PROBLEM DESCRIPTION: From the first line to the last, print the records exactly, leaving out the pictures.

GIVEN RECORDS:
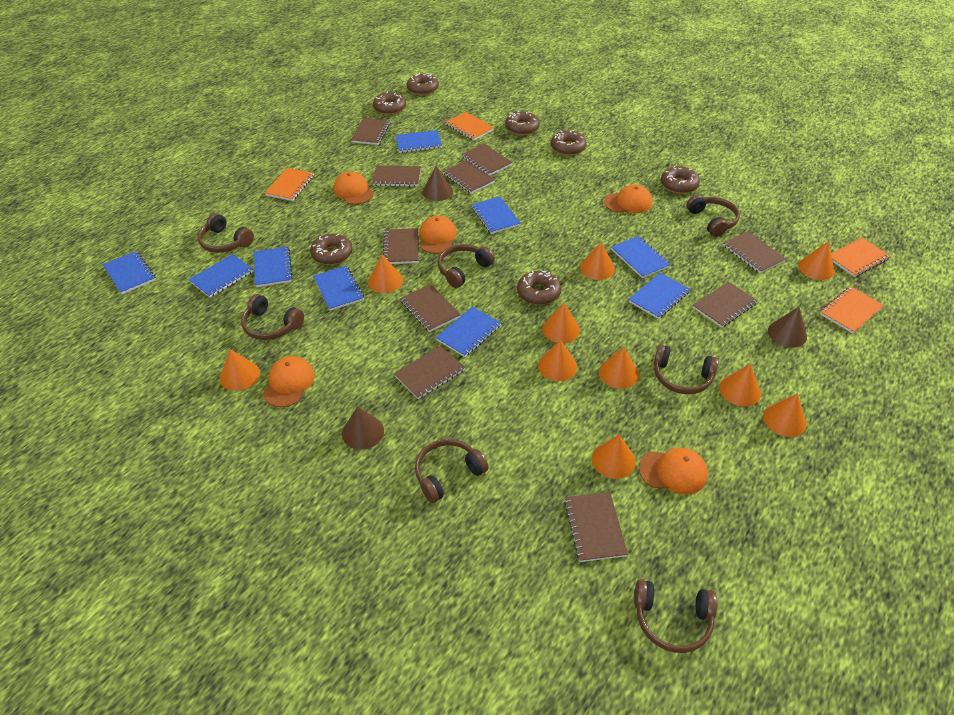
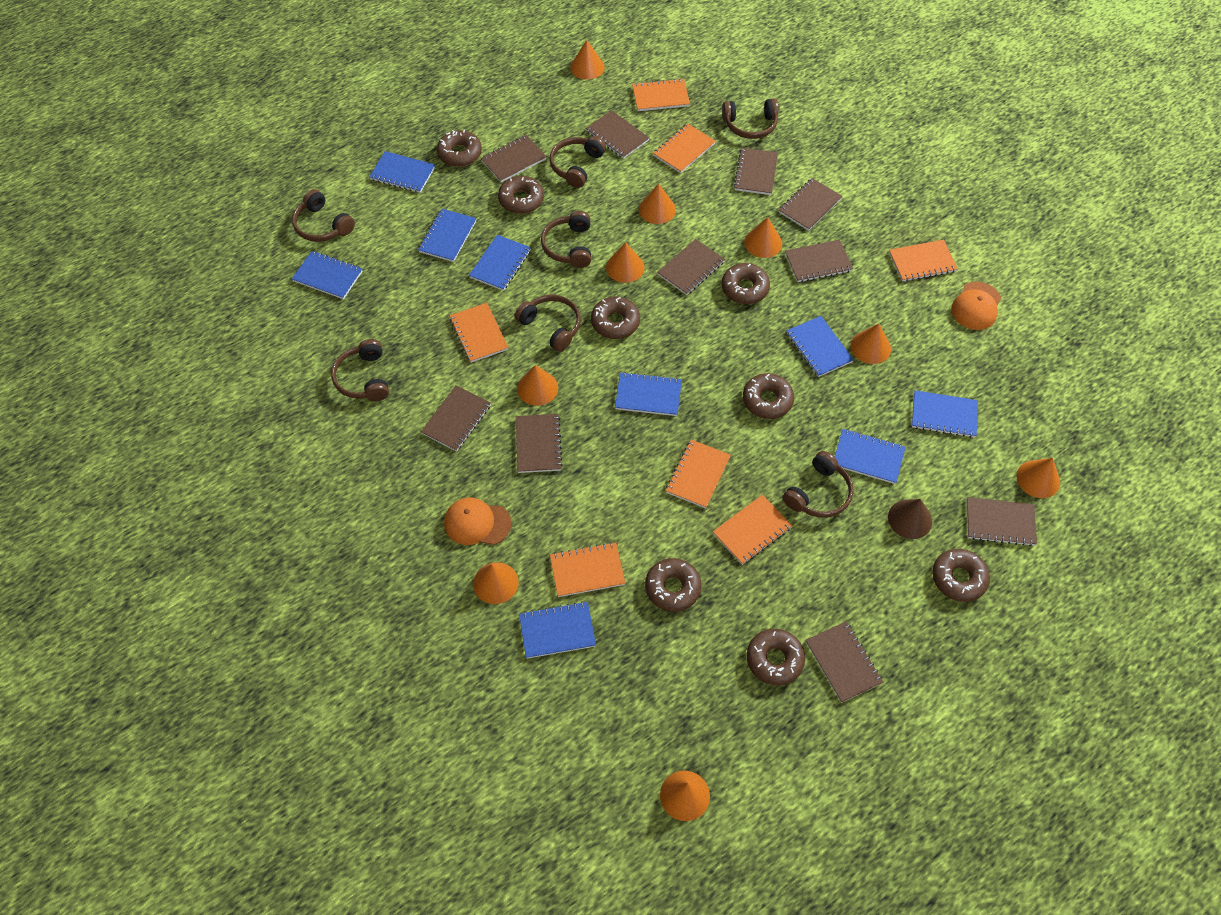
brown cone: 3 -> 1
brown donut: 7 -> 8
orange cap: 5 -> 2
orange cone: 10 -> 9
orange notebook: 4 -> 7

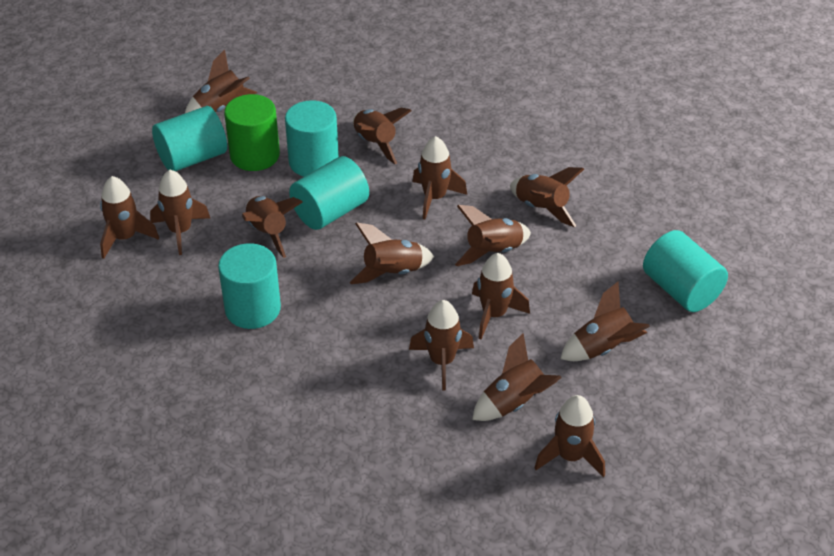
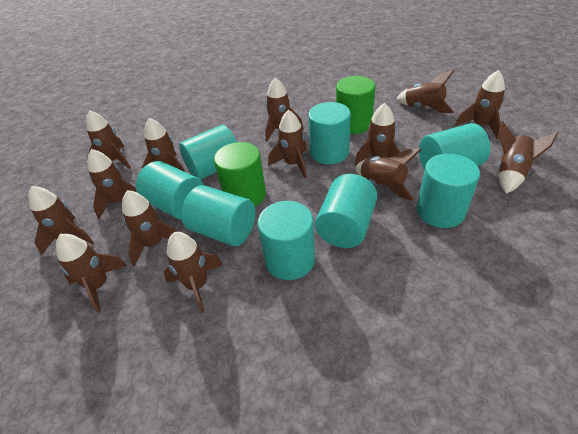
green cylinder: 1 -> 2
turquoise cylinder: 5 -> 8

WRITTEN ANSWER:
brown cone: 3 -> 1
brown donut: 7 -> 8
orange cap: 5 -> 2
orange cone: 10 -> 9
orange notebook: 4 -> 7

green cylinder: 1 -> 2
turquoise cylinder: 5 -> 8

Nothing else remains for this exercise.